Object tracking data:
▼▼▼
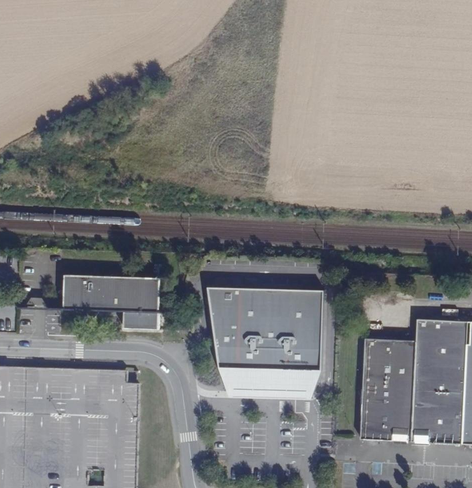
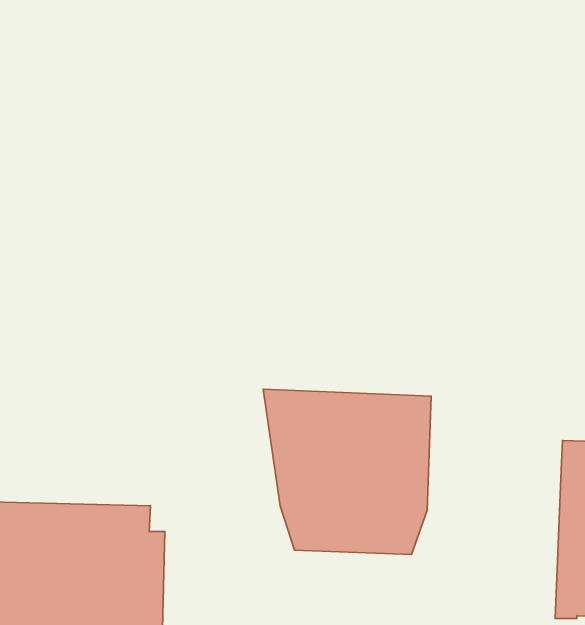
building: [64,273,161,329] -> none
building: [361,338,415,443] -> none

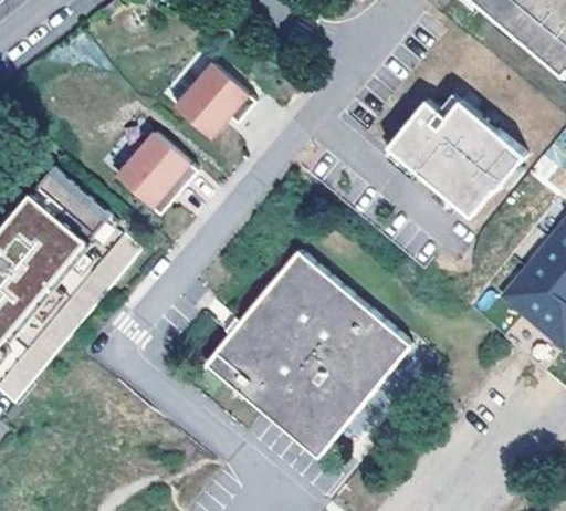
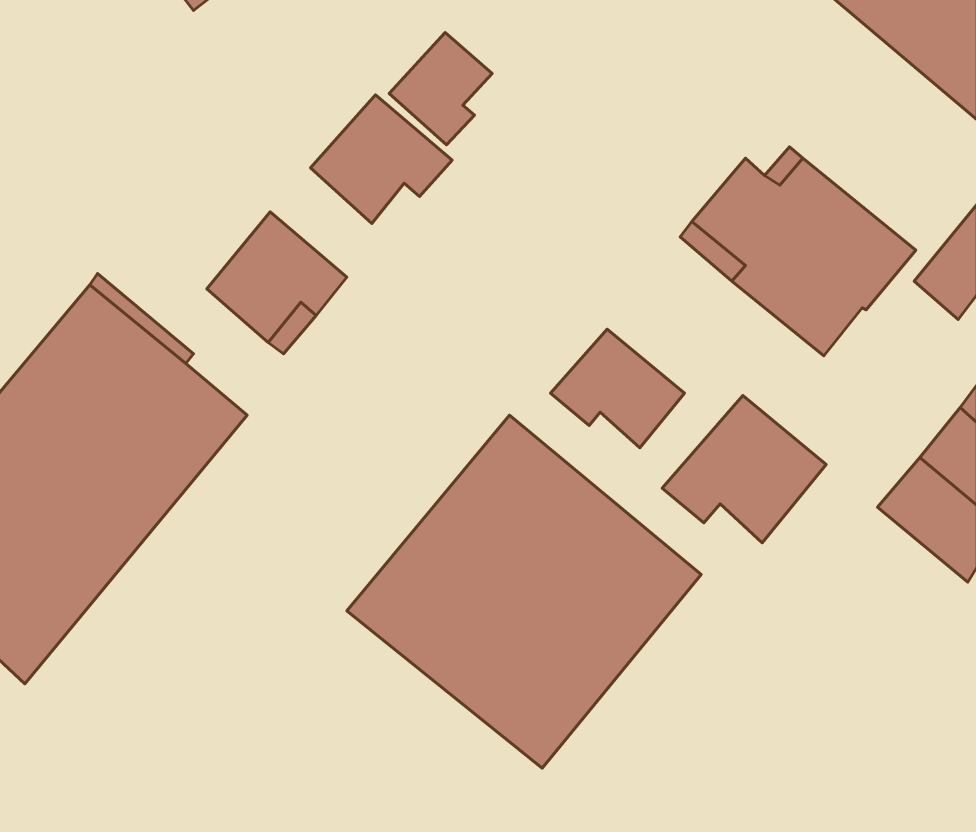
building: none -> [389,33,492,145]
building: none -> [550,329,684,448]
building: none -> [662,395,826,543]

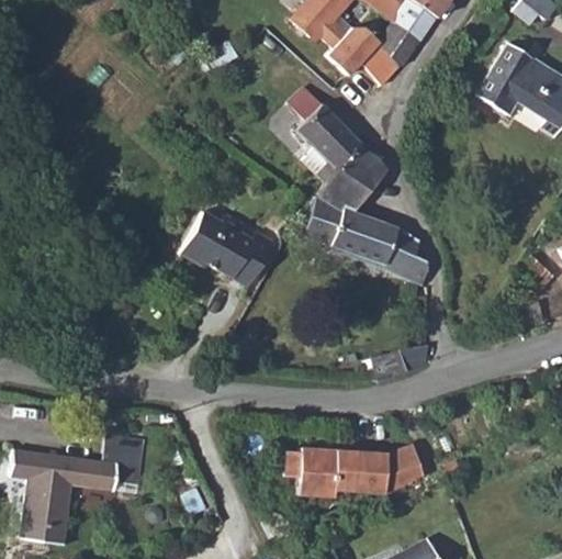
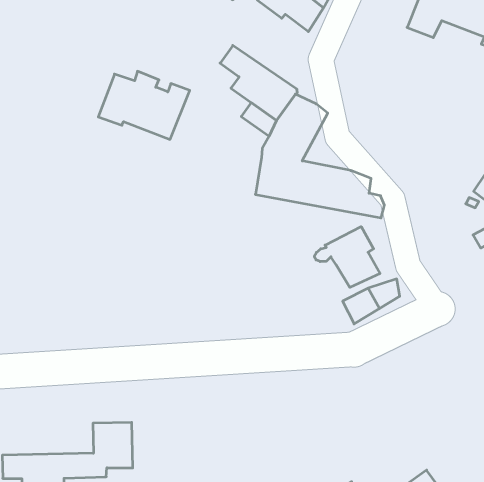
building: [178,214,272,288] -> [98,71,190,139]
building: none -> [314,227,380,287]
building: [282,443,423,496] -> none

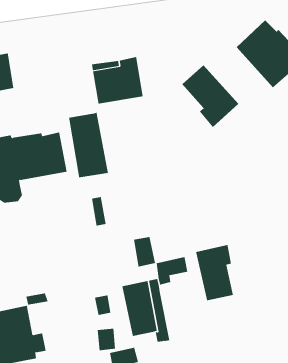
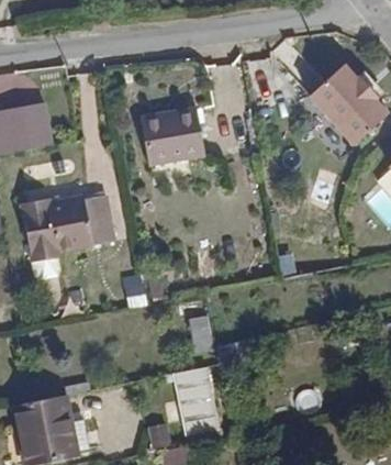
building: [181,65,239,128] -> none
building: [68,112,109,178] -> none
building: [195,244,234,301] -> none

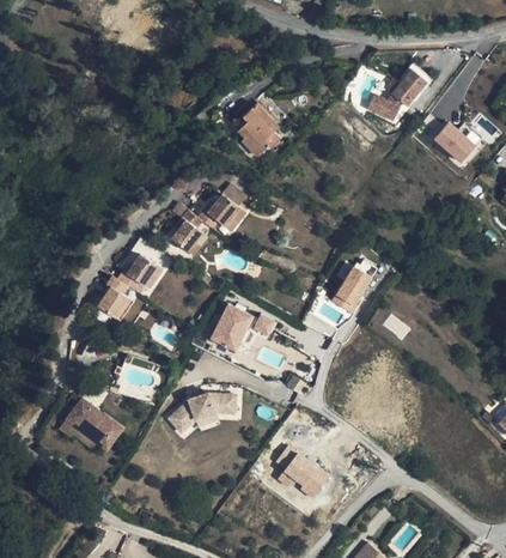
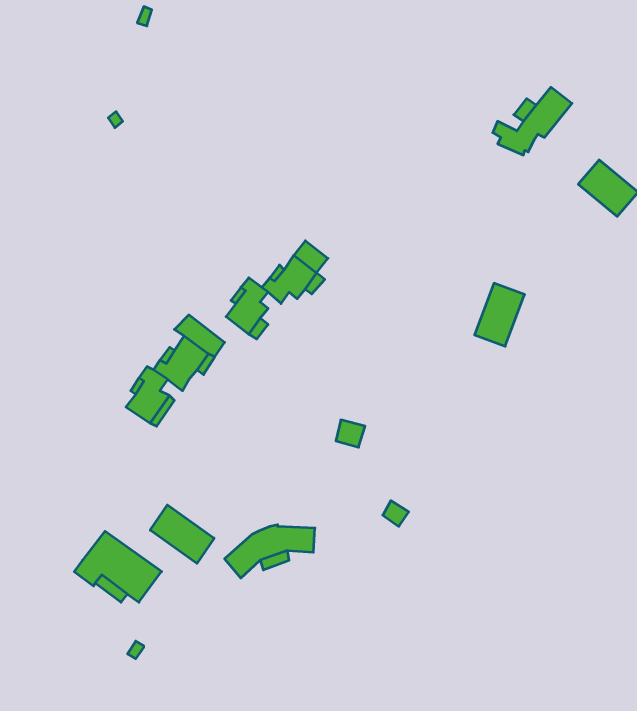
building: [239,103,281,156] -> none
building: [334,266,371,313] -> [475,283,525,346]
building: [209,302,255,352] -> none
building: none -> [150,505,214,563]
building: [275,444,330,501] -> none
▲▲▲
WRITTEN TASK:
Skip the pictures, then write out every entry exactly.

EXERCISE RESULT:
building: [64,273,161,329] -> none
building: [361,338,415,443] -> none

building: none -> [389,33,492,145]
building: none -> [550,329,684,448]
building: none -> [662,395,826,543]

building: [178,214,272,288] -> [98,71,190,139]
building: none -> [314,227,380,287]
building: [282,443,423,496] -> none

building: [181,65,239,128] -> none
building: [68,112,109,178] -> none
building: [195,244,234,301] -> none

building: [239,103,281,156] -> none
building: [334,266,371,313] -> [475,283,525,346]
building: [209,302,255,352] -> none
building: none -> [150,505,214,563]
building: [275,444,330,501] -> none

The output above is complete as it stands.